== INFORMATION SHOWN ==

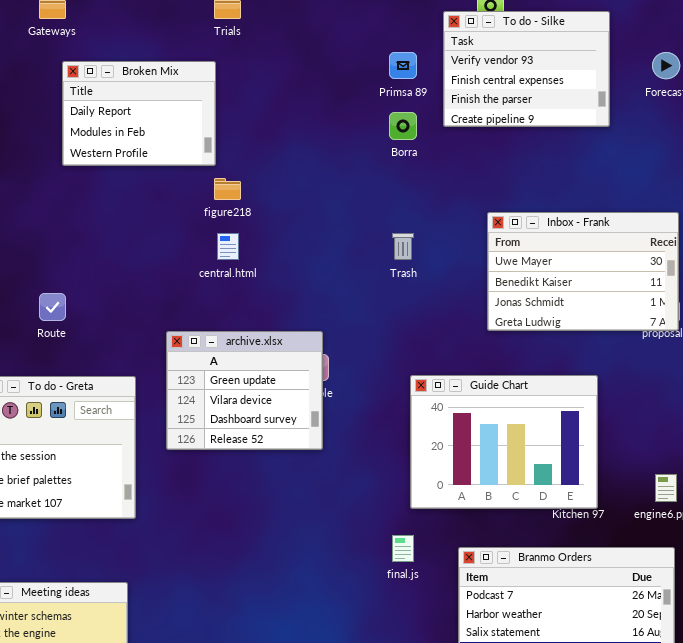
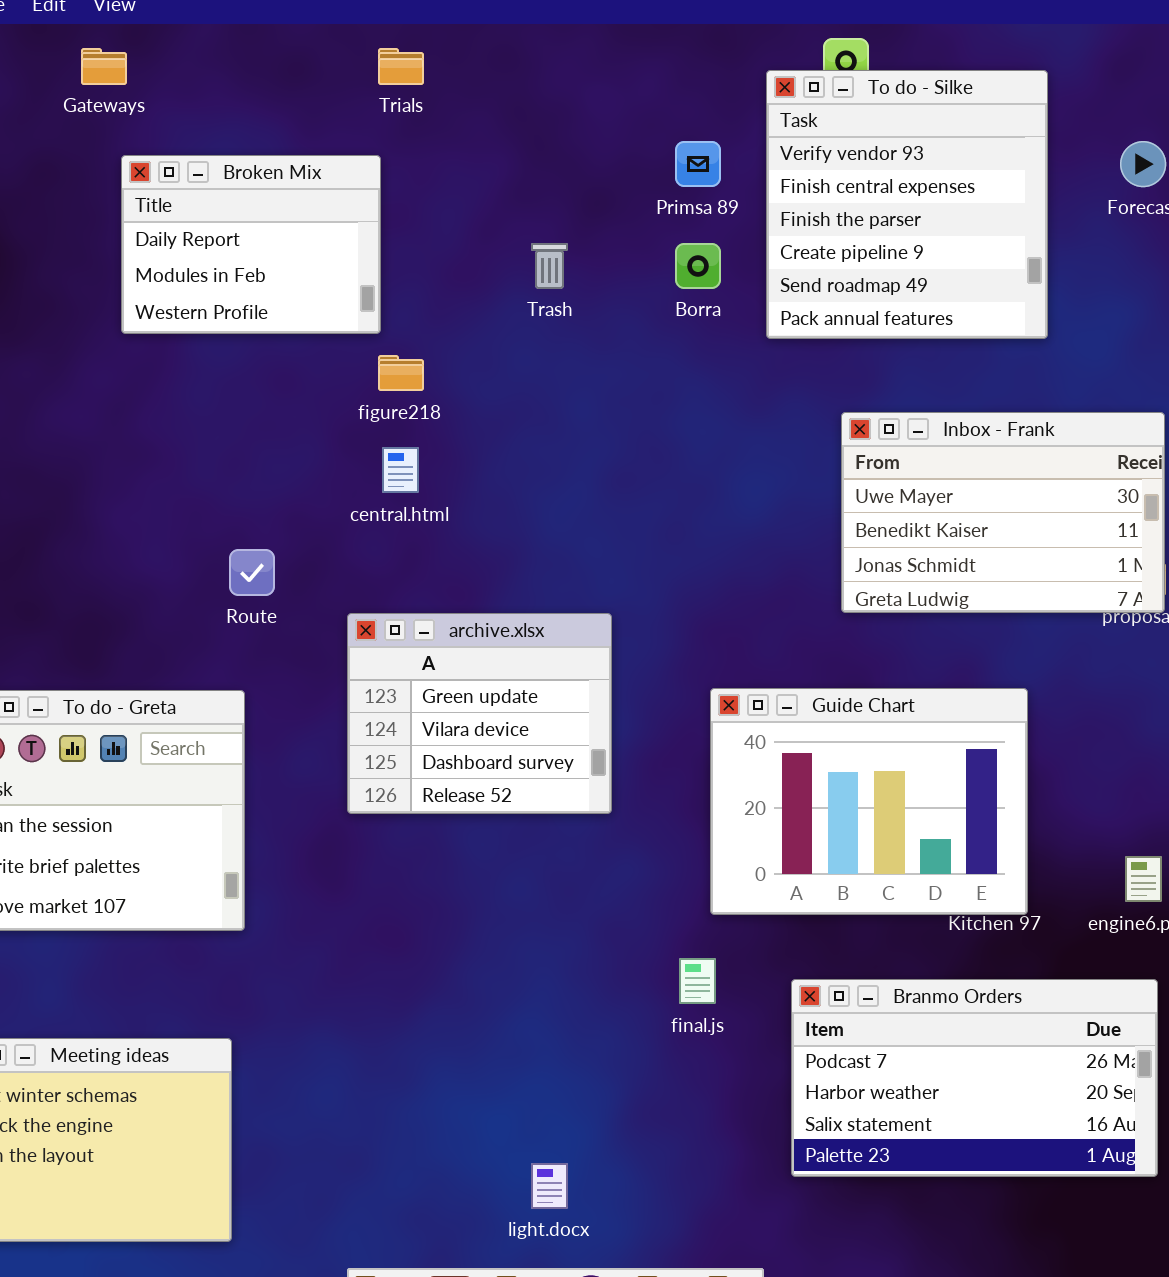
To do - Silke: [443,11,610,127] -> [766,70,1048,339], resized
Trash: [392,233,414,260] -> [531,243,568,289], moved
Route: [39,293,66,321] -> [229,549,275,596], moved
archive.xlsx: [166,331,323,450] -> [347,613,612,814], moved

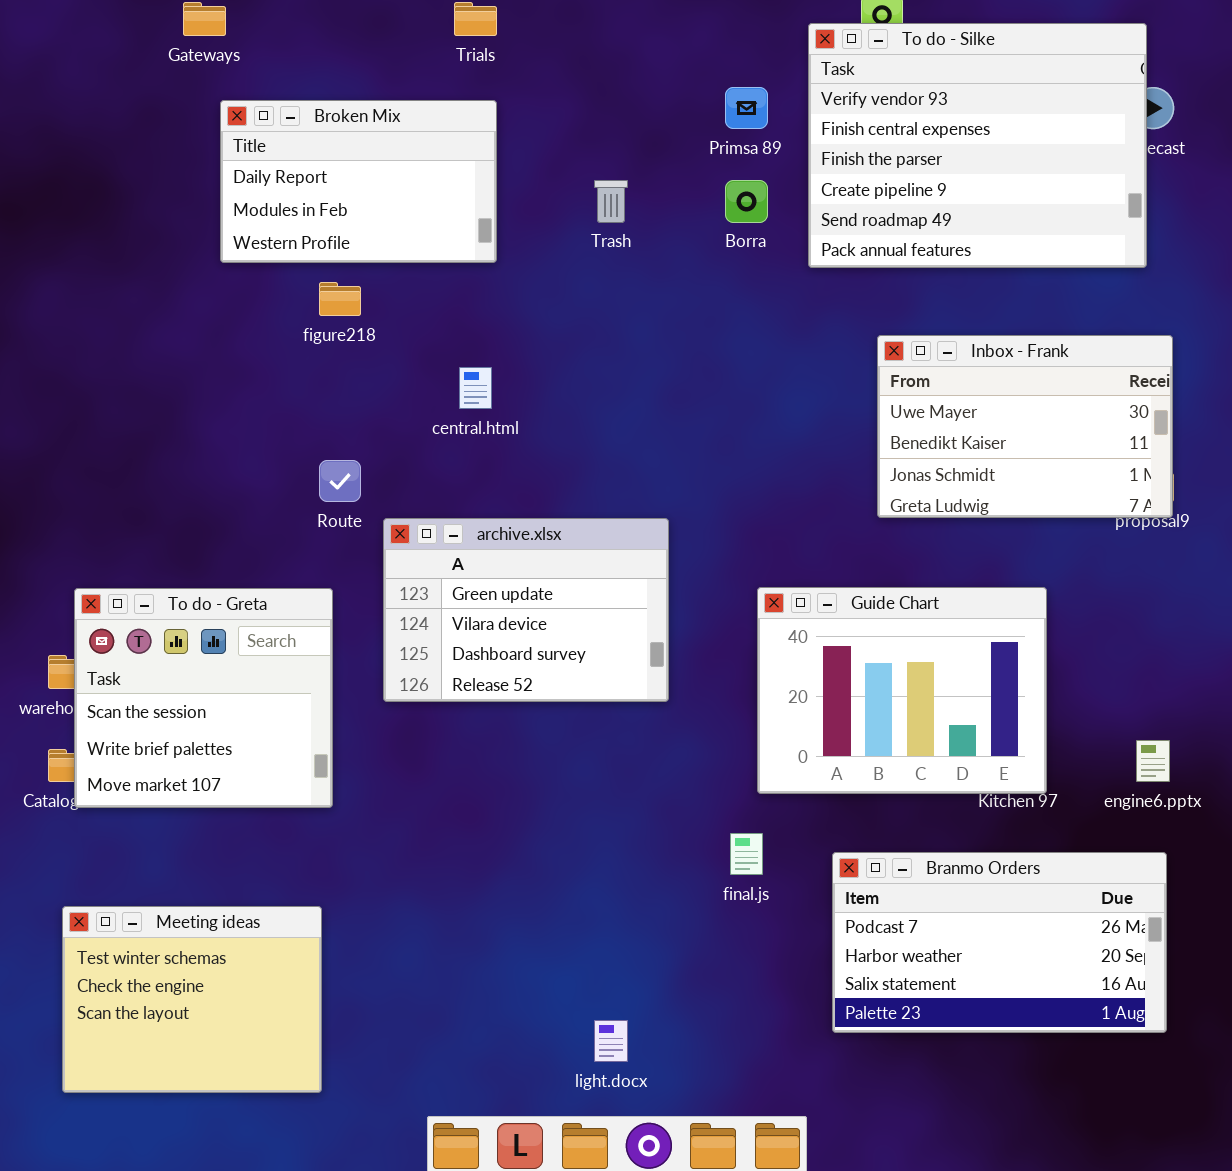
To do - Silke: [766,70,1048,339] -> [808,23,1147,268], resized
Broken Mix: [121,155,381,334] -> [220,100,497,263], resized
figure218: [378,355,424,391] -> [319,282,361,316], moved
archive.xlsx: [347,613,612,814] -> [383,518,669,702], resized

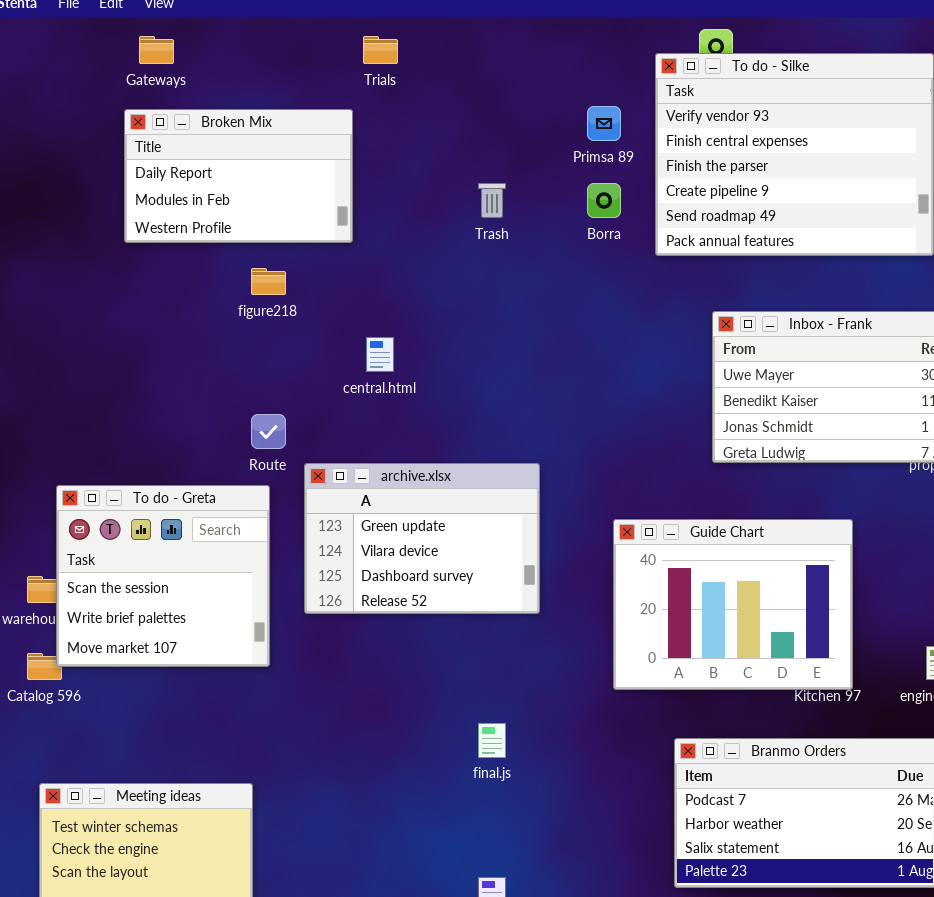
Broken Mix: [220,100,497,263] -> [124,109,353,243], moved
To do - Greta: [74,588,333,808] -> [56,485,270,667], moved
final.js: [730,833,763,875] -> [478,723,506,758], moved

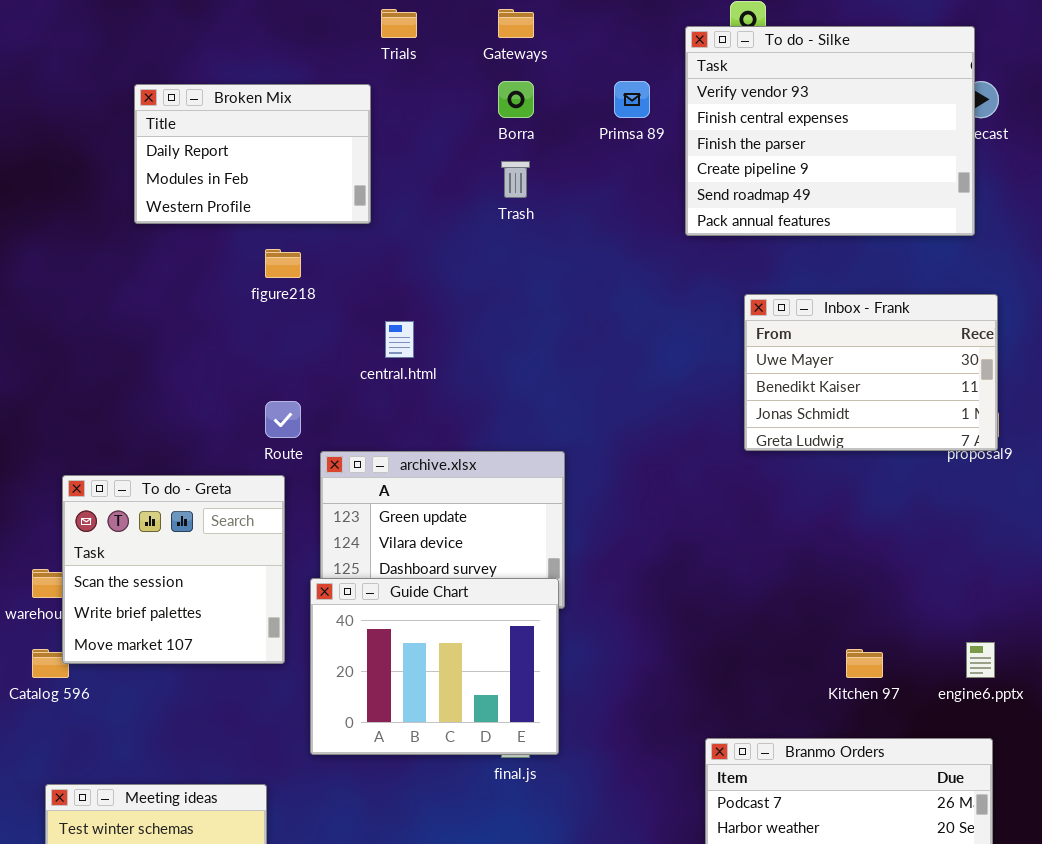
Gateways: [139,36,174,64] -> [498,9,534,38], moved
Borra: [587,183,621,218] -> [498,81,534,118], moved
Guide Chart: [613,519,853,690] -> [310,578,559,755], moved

===

**WHAT IS BEING ASKED**
Some lines in the data above may hold the word "archive". Say how many, with no other words.

**RESPONSE TO THE EXERCISE**
2